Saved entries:
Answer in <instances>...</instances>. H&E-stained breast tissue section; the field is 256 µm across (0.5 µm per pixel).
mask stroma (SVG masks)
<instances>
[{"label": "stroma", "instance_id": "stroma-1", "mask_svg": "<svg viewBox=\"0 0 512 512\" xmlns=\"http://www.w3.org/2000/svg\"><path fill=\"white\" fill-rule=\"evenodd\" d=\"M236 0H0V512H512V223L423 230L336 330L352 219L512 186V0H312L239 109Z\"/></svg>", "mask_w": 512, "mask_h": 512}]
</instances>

DESCRIPTION OF THE TASK:
Reproduce the records in full, exactly as written.

EXPECTED ANSWER:
Answer in <instances>...</instances>. H&E-stained breast tissue section; the field is 256 µm across (0.5 µm per pixel).
mask stroma (SVG masks)
<instances>
[{"label": "stroma", "instance_id": "stroma-1", "mask_svg": "<svg viewBox=\"0 0 512 512\" xmlns=\"http://www.w3.org/2000/svg\"><path fill=\"white\" fill-rule=\"evenodd\" d=\"M236 0H0V512H512V223L423 230L336 330L352 219L512 186V0H312L239 109Z\"/></svg>", "mask_w": 512, "mask_h": 512}]
</instances>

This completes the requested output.